> **The problem**:
Extract the lines from the first one in the records below through the line containing "yellow star: (574, 488) -> (568, 635), moved", keeping both ends and leaving out any pictures.

#### Working data

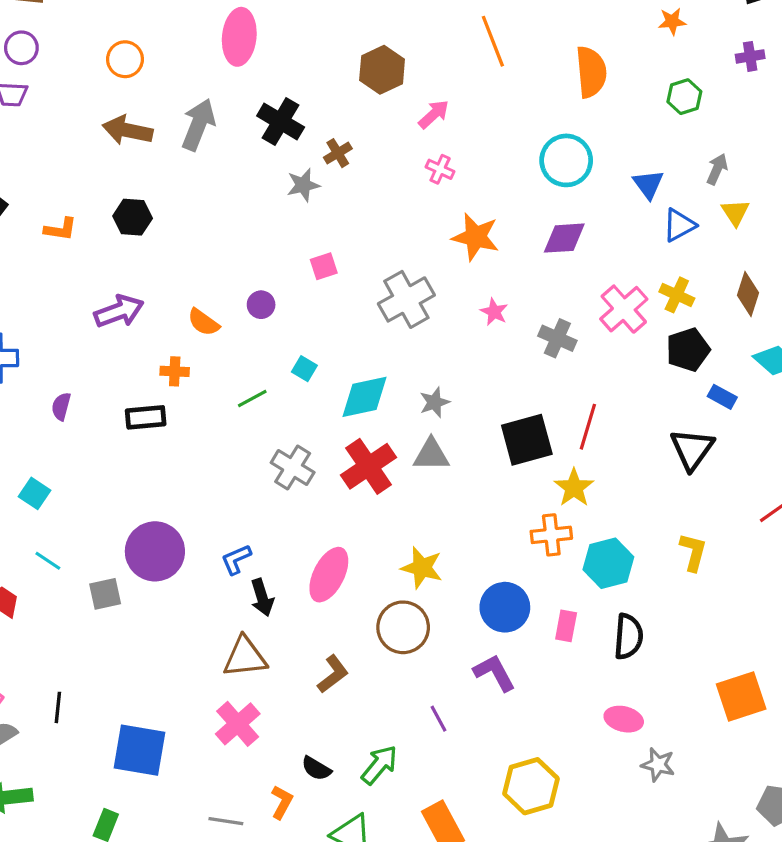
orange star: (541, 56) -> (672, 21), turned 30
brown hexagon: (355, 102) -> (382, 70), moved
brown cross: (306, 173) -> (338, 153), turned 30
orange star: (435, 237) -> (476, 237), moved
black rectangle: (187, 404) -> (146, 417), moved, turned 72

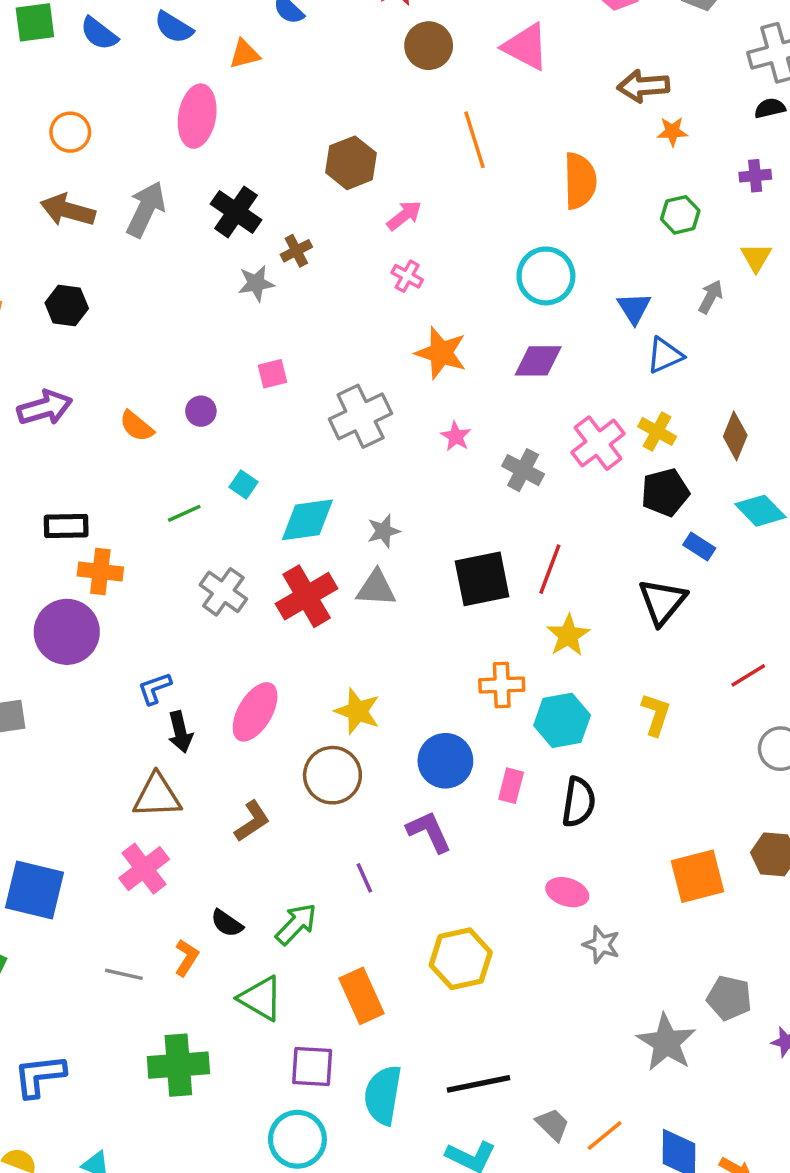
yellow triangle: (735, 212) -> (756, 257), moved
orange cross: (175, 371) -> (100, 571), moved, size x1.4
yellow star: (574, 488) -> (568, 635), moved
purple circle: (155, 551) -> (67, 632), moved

########

> **Reply**:
orange star: (541, 56) -> (672, 21), turned 30
brown hexagon: (355, 102) -> (382, 70), moved
brown cross: (306, 173) -> (338, 153), turned 30
orange star: (435, 237) -> (476, 237), moved
black rectangle: (187, 404) -> (146, 417), moved, turned 72

yellow triangle: (735, 212) -> (756, 257), moved
orange cross: (175, 371) -> (100, 571), moved, size x1.4
yellow star: (574, 488) -> (568, 635), moved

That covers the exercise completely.